The data:
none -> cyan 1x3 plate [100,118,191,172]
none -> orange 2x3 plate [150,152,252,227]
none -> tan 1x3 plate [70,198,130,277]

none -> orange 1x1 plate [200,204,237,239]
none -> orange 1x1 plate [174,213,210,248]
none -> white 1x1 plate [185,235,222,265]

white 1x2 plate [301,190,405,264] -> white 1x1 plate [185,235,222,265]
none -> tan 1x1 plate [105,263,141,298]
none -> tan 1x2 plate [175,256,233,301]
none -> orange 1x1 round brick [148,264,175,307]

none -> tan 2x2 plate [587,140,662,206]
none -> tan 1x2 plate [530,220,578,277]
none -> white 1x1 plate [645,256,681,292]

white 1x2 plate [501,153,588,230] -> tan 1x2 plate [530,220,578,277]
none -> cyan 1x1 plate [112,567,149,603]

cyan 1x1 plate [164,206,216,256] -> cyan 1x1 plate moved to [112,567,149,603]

Problem:
Considering only the material above, set down every line from the one with "none -> tan 1x1 plate [105,263,141,298]" to the one with "none -> cyan 1x1 plate [112,567,149,603]", inclusive, exactly as written.

Task output:
none -> tan 1x1 plate [105,263,141,298]
none -> tan 1x2 plate [175,256,233,301]
none -> orange 1x1 round brick [148,264,175,307]

none -> tan 2x2 plate [587,140,662,206]
none -> tan 1x2 plate [530,220,578,277]
none -> white 1x1 plate [645,256,681,292]

white 1x2 plate [501,153,588,230] -> tan 1x2 plate [530,220,578,277]
none -> cyan 1x1 plate [112,567,149,603]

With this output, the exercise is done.